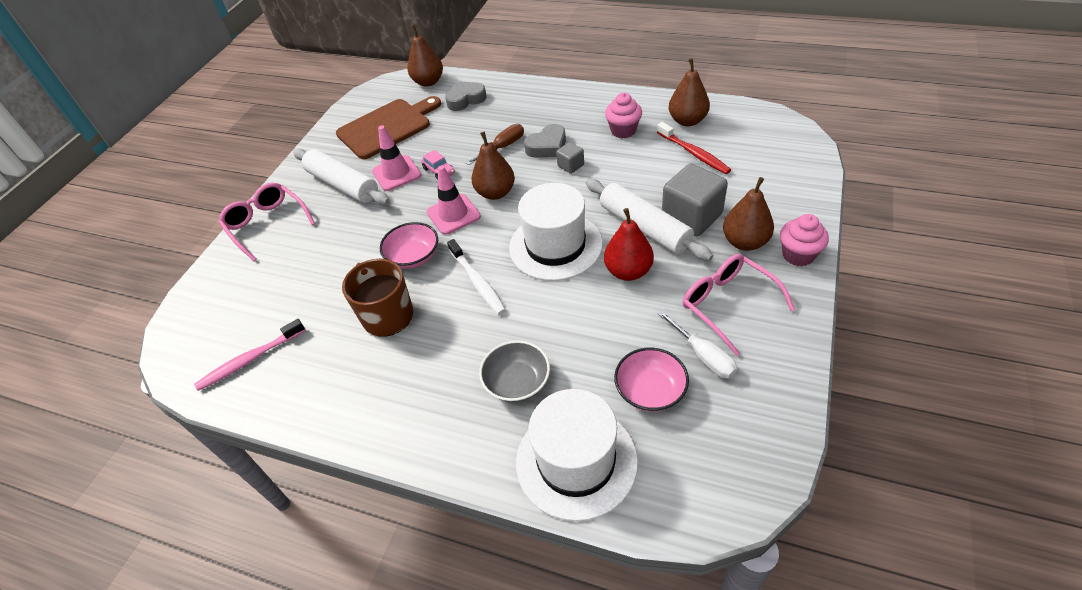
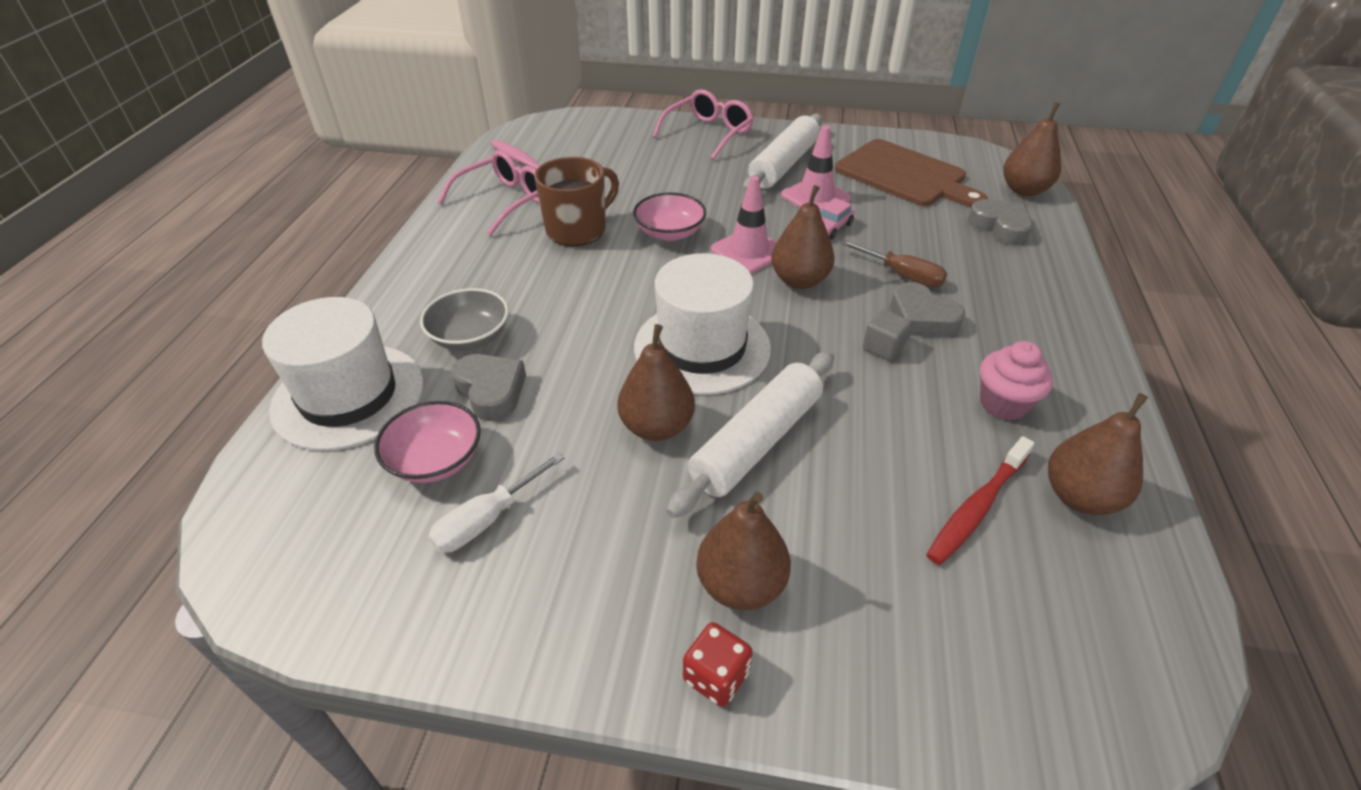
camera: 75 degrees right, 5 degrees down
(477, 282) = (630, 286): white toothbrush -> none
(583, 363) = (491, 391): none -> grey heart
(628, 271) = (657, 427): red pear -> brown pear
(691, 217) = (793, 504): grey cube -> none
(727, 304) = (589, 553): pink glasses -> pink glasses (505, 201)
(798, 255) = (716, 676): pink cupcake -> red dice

* * *

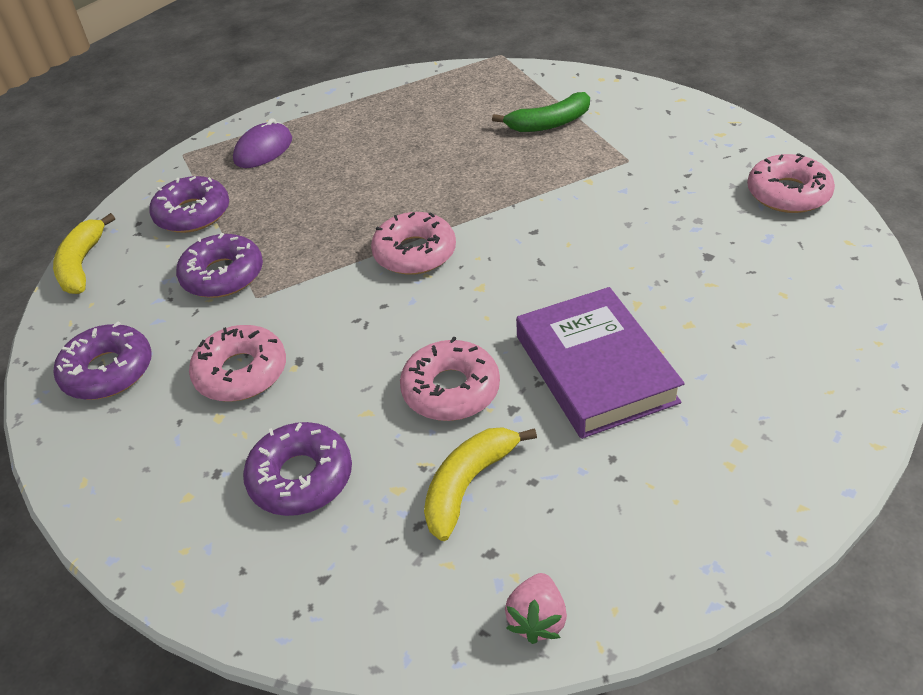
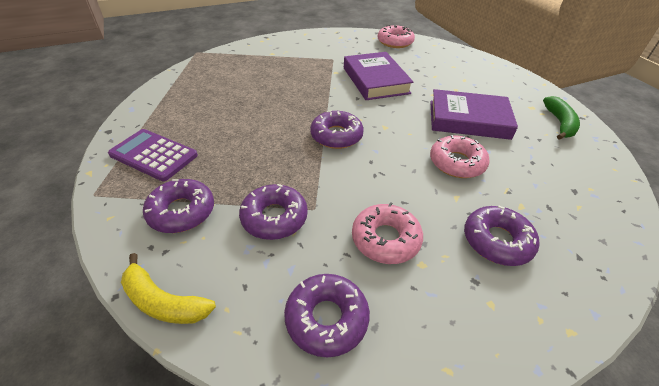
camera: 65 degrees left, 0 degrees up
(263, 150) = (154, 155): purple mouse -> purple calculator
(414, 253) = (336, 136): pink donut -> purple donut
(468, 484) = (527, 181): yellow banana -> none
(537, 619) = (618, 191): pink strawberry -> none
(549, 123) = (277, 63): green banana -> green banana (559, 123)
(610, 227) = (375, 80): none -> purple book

==

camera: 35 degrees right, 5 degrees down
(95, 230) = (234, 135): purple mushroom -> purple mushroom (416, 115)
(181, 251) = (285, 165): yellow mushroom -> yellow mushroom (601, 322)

Work required: Copy range, inclusive: the line holding "camera: 65 degrees left, 0 degrees up" to the line holding "(610, 227) = (375, 80): none -> purple book". Reproduce exactly those lines of the records above and no others.

Response to the exercise:
camera: 65 degrees left, 0 degrees up
(263, 150) = (154, 155): purple mouse -> purple calculator
(414, 253) = (336, 136): pink donut -> purple donut
(468, 484) = (527, 181): yellow banana -> none
(537, 619) = (618, 191): pink strawberry -> none
(549, 123) = (277, 63): green banana -> green banana (559, 123)
(610, 227) = (375, 80): none -> purple book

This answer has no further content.